SUPPLIED MATERIAL:
================
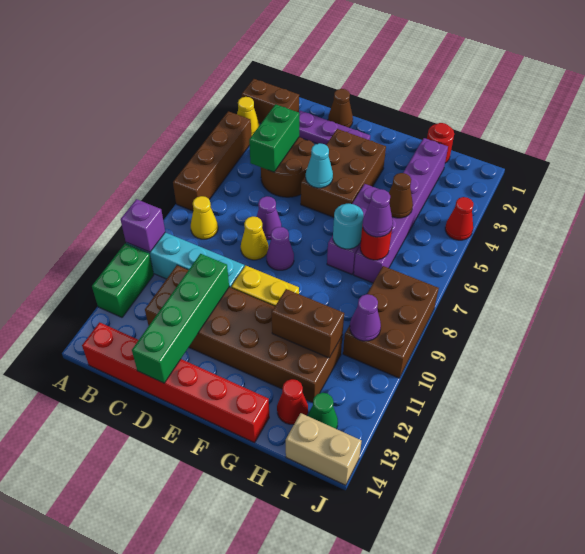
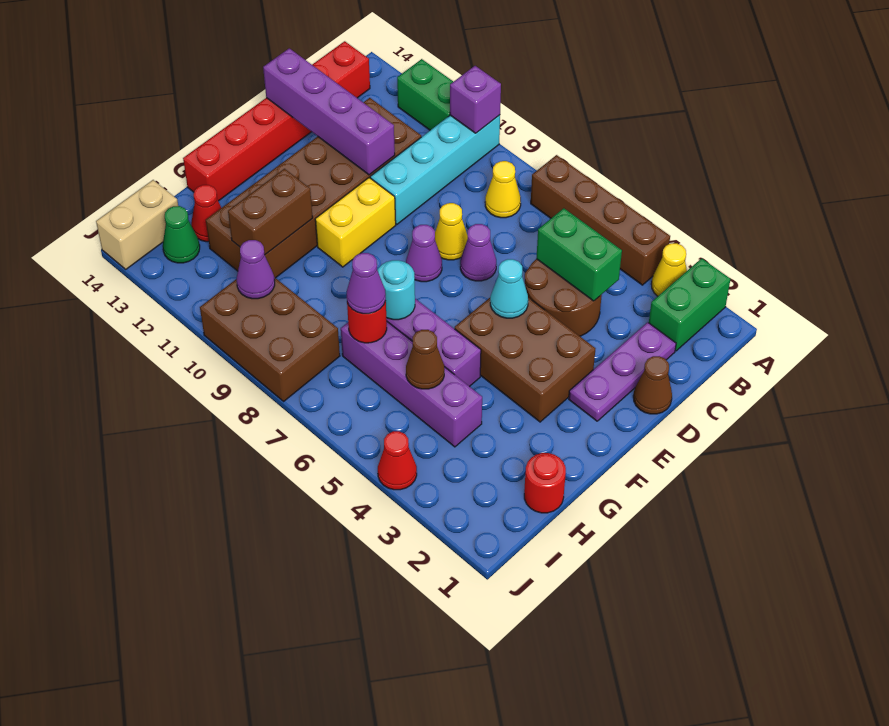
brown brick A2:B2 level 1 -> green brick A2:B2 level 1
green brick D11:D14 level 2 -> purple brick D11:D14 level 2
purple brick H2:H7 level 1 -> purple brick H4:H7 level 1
================
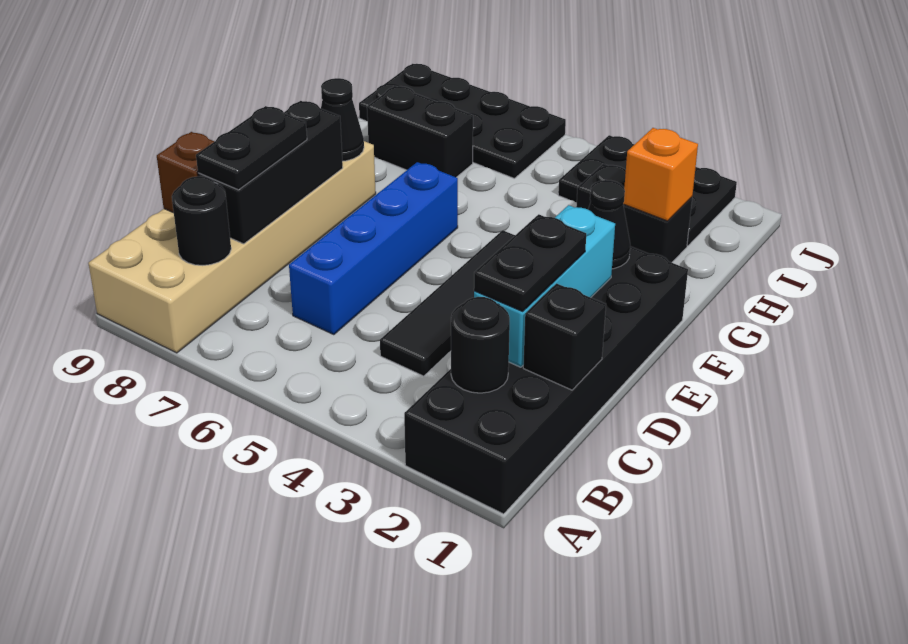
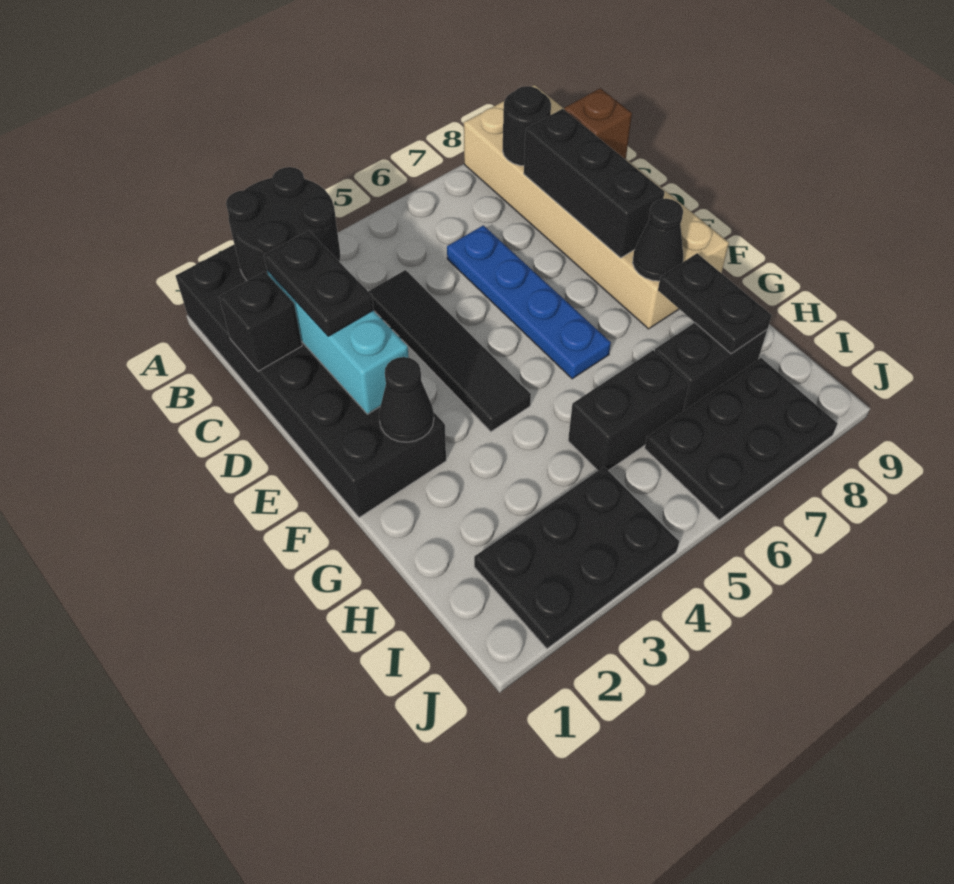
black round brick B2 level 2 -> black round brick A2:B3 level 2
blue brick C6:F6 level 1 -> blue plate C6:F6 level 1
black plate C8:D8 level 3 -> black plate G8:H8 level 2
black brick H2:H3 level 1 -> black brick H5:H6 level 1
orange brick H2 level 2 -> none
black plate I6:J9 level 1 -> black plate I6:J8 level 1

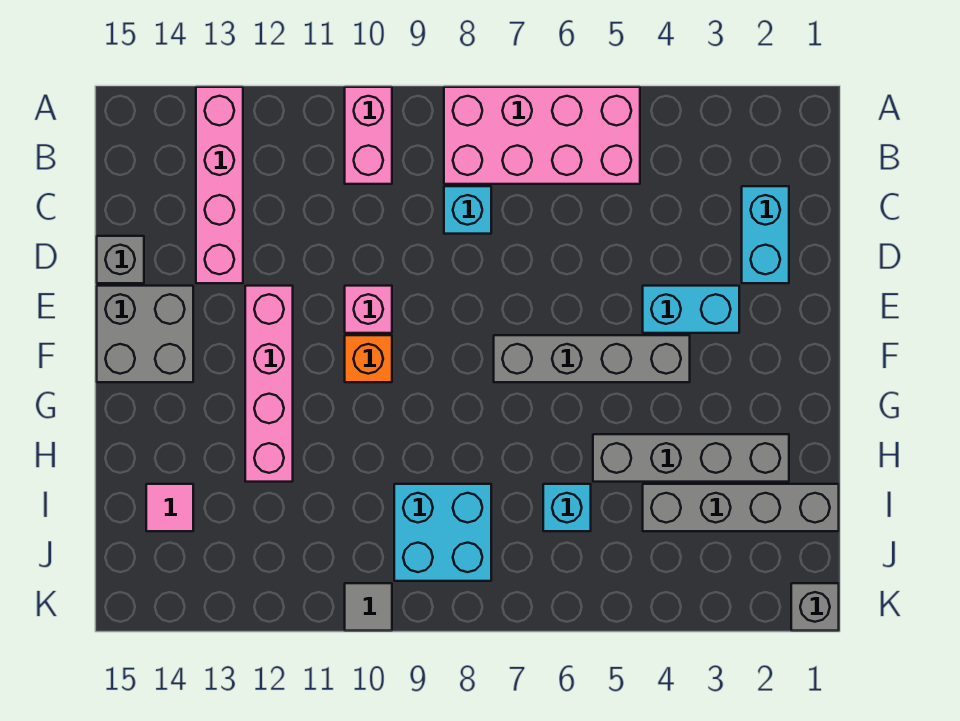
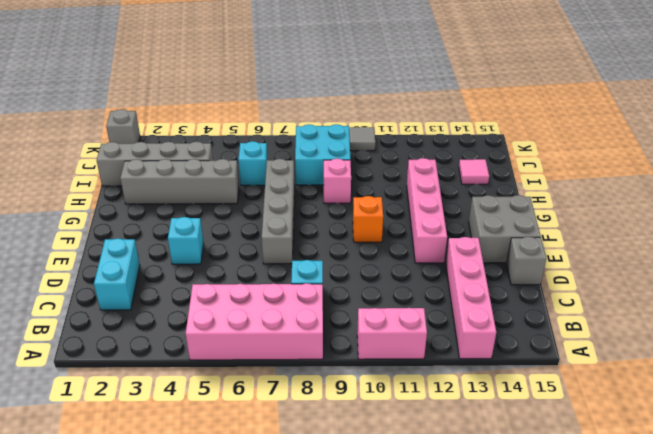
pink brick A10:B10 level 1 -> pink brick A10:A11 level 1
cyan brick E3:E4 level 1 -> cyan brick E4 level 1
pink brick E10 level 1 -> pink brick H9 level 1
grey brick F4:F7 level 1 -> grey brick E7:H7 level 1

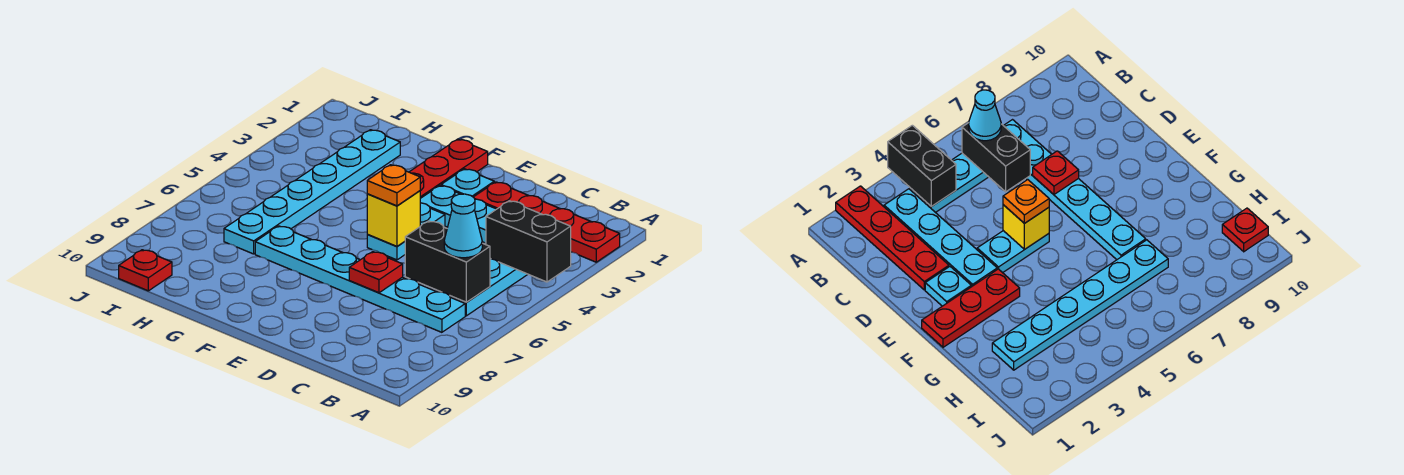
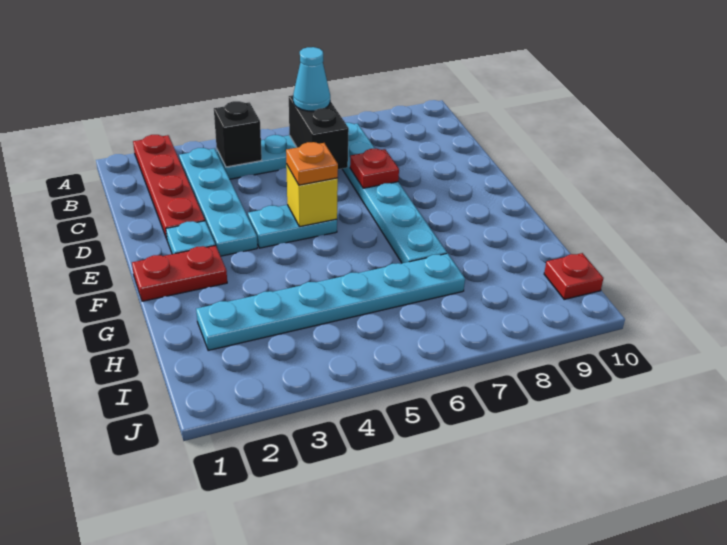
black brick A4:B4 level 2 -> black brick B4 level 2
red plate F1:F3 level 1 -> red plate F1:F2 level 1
================
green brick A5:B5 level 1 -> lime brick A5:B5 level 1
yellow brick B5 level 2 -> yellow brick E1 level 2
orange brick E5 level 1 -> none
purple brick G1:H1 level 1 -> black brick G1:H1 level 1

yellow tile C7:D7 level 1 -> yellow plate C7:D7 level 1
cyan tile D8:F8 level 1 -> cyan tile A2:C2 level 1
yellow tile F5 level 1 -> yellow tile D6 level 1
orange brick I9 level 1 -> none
================
WHAT THE TASK REQUIRES: Using the data above, repeat exactly the lines that begin at the line with "yellow brick B5" and end at the line with "orange brick I9 level 1 -> none", both ends included.

REPLY:
yellow brick B5 level 2 -> yellow brick E1 level 2
orange brick E5 level 1 -> none
purple brick G1:H1 level 1 -> black brick G1:H1 level 1

yellow tile C7:D7 level 1 -> yellow plate C7:D7 level 1
cyan tile D8:F8 level 1 -> cyan tile A2:C2 level 1
yellow tile F5 level 1 -> yellow tile D6 level 1
orange brick I9 level 1 -> none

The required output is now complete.